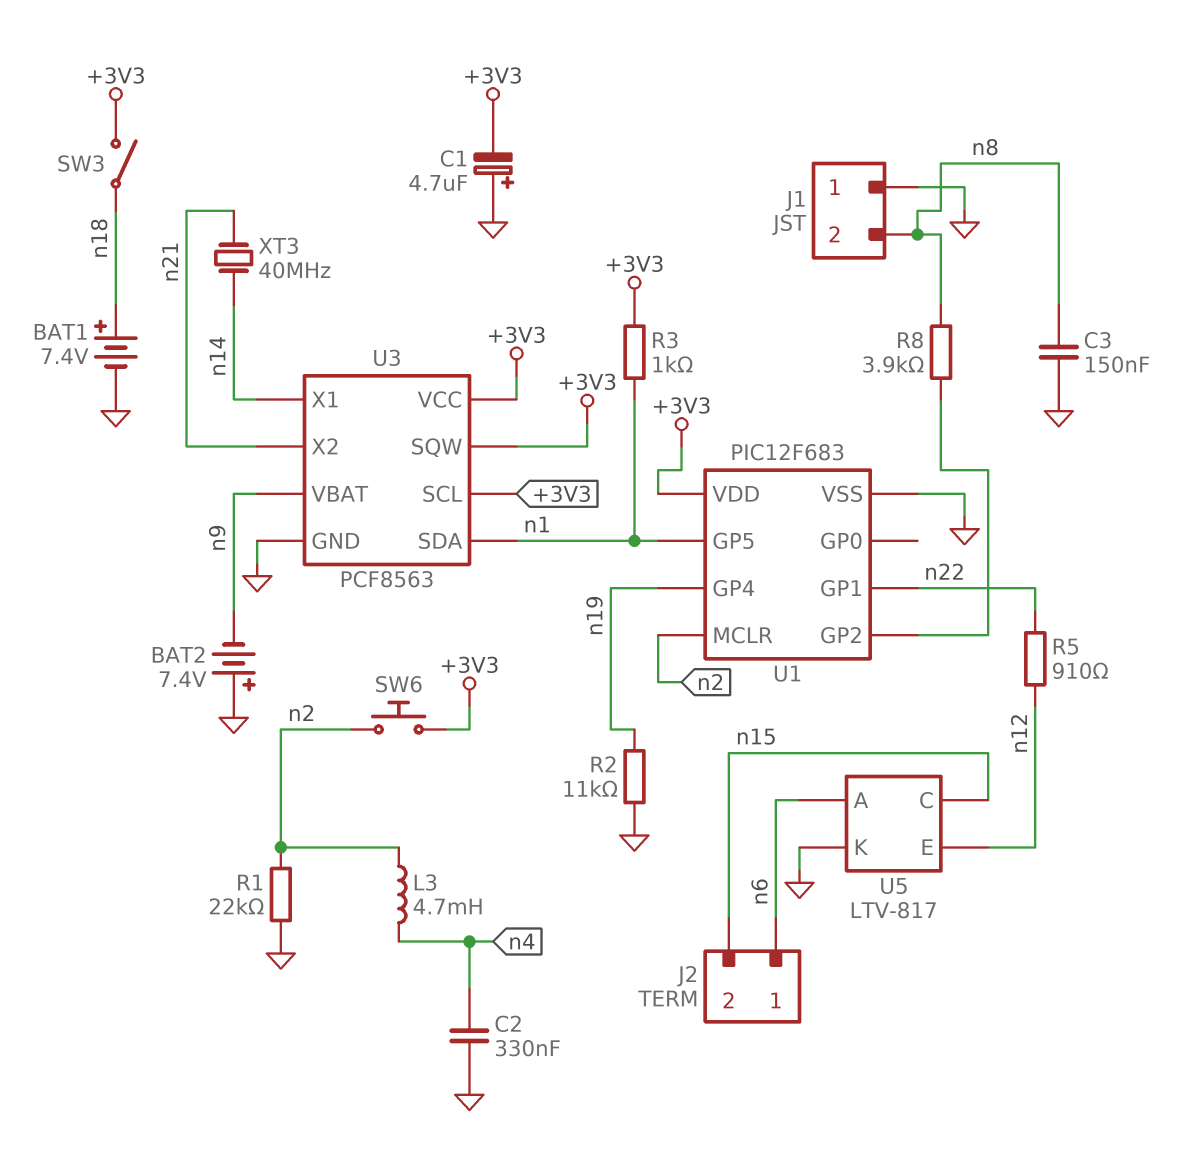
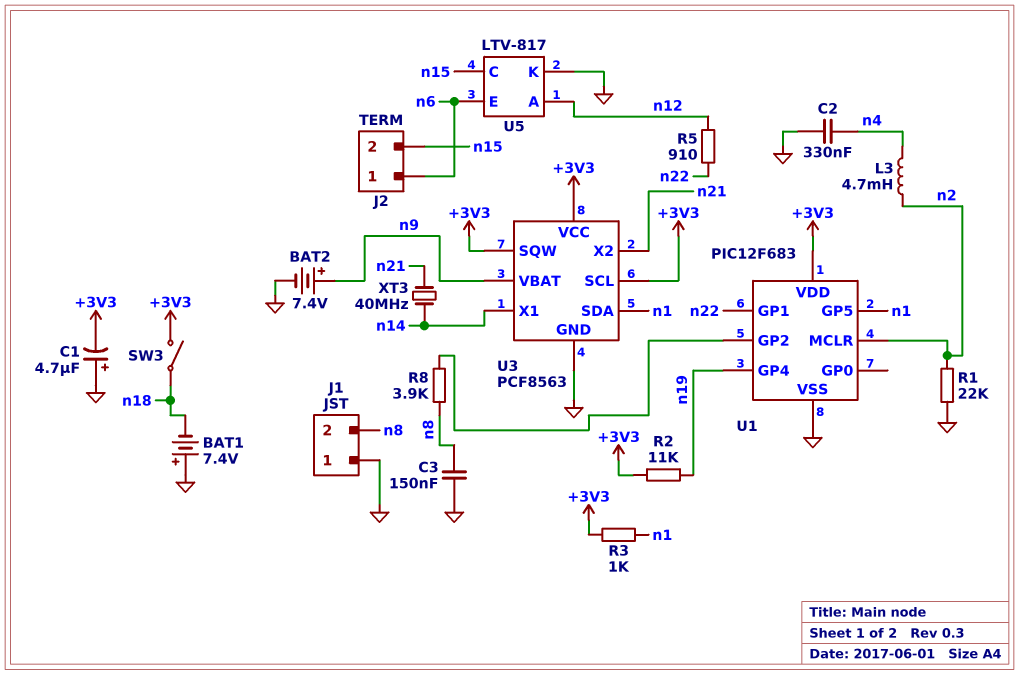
BAT1: 7.4V (plus n18, minus GND) -> 7.4V (plus GND, minus n18)
BAT2: 7.4V (plus GND, minus n9) -> 7.4V (plus n9, minus GND)
R2: 11k (GND, n19) -> 11k (+3V3, n19)
SW6: button (+3V3, n2) -> none
U5 pin A: n6 -> n12
U5 pin E: n12 -> n6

* [What needs to be done] No picture should be included when the data are set down again exactly.

* [Expected answer]
BAT1: 7.4V (plus n18, minus GND) -> 7.4V (plus GND, minus n18)
BAT2: 7.4V (plus GND, minus n9) -> 7.4V (plus n9, minus GND)
R2: 11k (GND, n19) -> 11k (+3V3, n19)
SW6: button (+3V3, n2) -> none
U5 pin A: n6 -> n12
U5 pin E: n12 -> n6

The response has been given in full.